<<<<

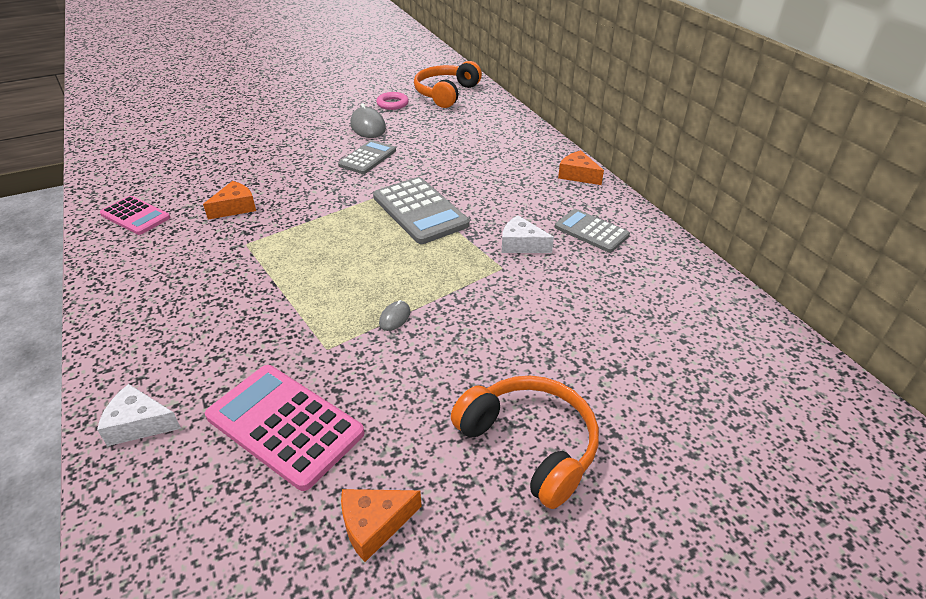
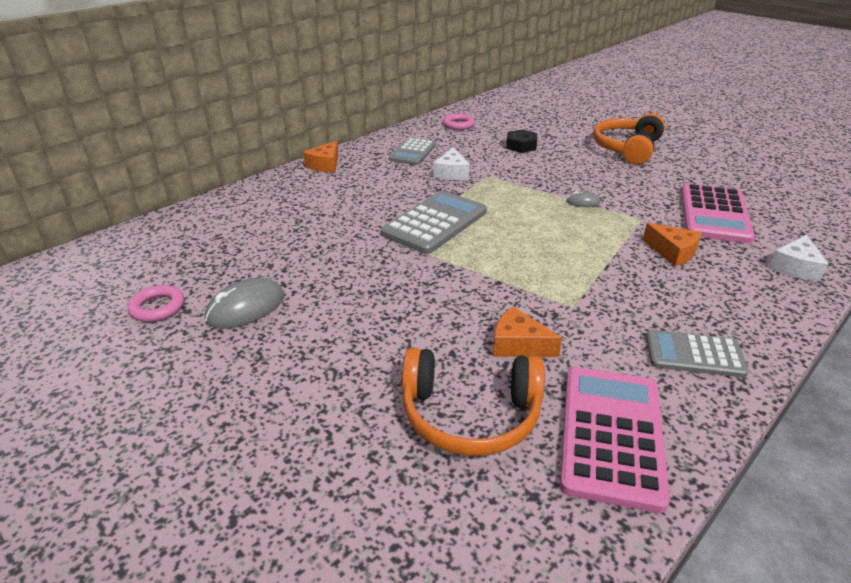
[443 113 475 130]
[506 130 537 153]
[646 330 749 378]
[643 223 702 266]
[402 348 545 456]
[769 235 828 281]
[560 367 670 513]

>>>>
<<<<

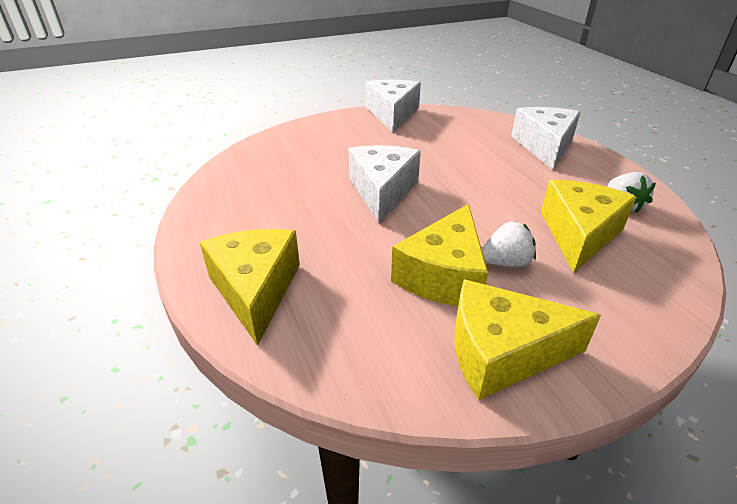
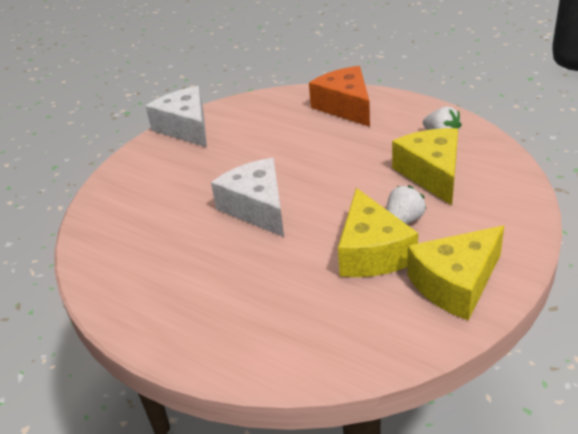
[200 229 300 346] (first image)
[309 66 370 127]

>>>>
<<<<

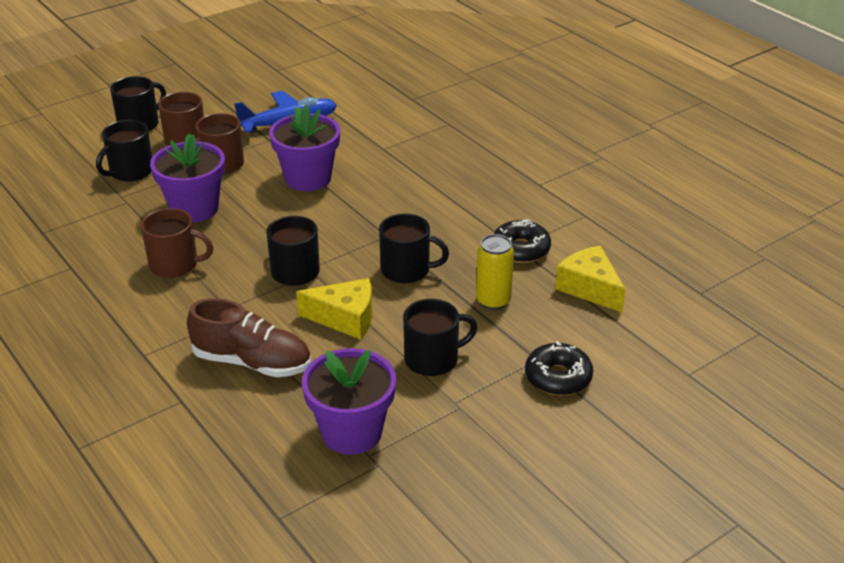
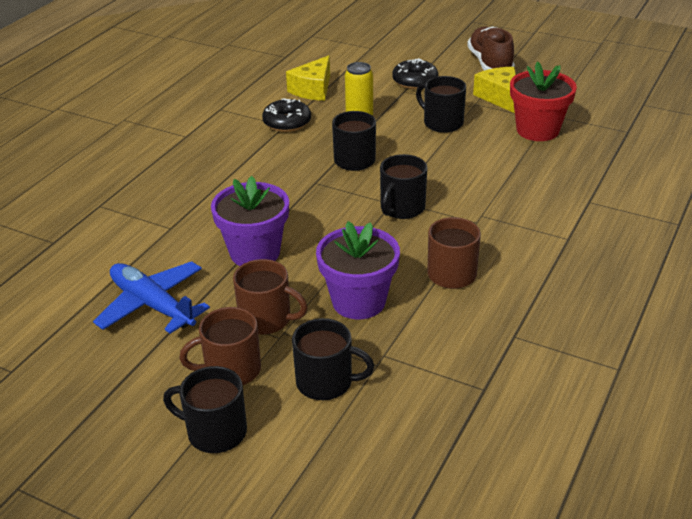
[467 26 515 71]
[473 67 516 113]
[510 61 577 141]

>>>>

### [Required action]
Going down the listing above, begin printing at the line with "[443 113 475 130]" and finish with the line with "[560 367 670 513]", exactly as they appear.

### [Solution to the exercise]
[443 113 475 130]
[506 130 537 153]
[646 330 749 378]
[643 223 702 266]
[402 348 545 456]
[769 235 828 281]
[560 367 670 513]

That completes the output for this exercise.